### Object correspondence data:
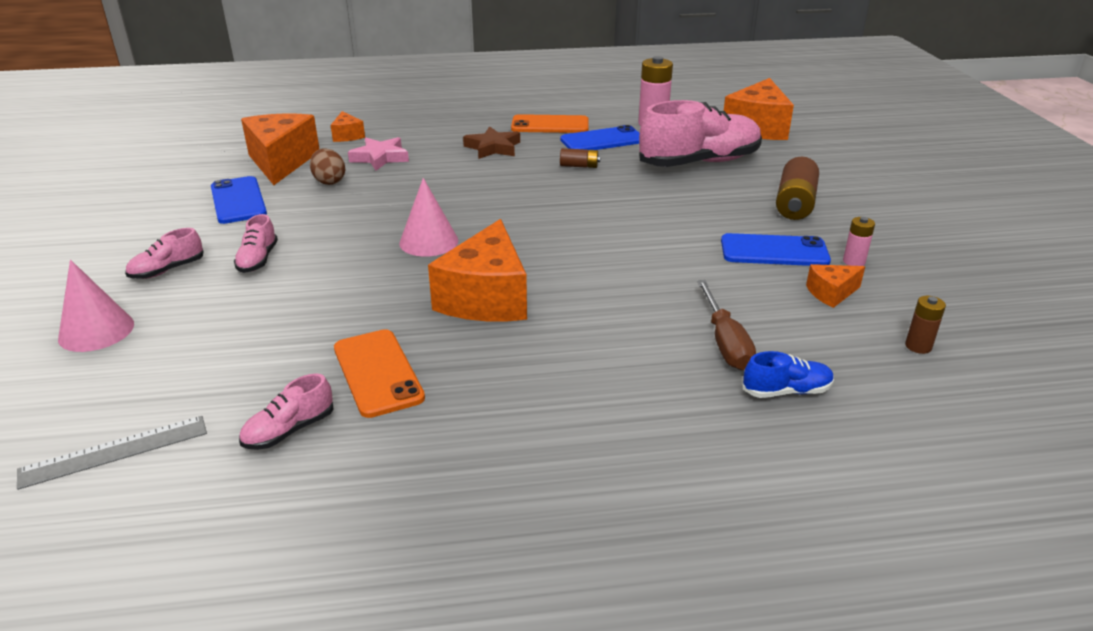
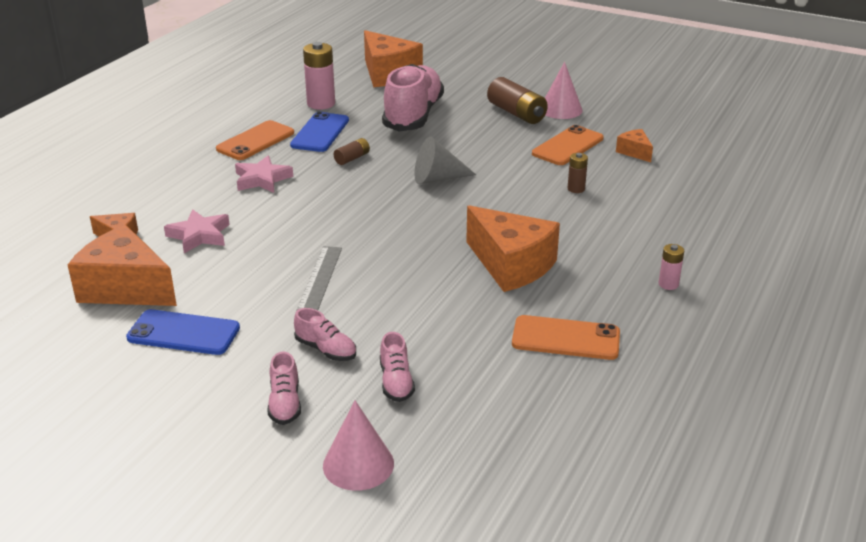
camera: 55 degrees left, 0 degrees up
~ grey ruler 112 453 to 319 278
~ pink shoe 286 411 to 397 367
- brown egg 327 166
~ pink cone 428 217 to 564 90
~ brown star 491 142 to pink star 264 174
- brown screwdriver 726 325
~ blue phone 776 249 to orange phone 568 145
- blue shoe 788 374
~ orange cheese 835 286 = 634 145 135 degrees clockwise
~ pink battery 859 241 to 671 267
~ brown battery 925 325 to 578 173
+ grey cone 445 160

### WORK INSTRUCTION:
Your answer must be an exact copy of the records, with no pictures in it.

### SOLVED EXERCISE:
camera: 55 degrees left, 0 degrees up
~ grey ruler 112 453 to 319 278
~ pink shoe 286 411 to 397 367
- brown egg 327 166
~ pink cone 428 217 to 564 90
~ brown star 491 142 to pink star 264 174
- brown screwdriver 726 325
~ blue phone 776 249 to orange phone 568 145
- blue shoe 788 374
~ orange cheese 835 286 = 634 145 135 degrees clockwise
~ pink battery 859 241 to 671 267
~ brown battery 925 325 to 578 173
+ grey cone 445 160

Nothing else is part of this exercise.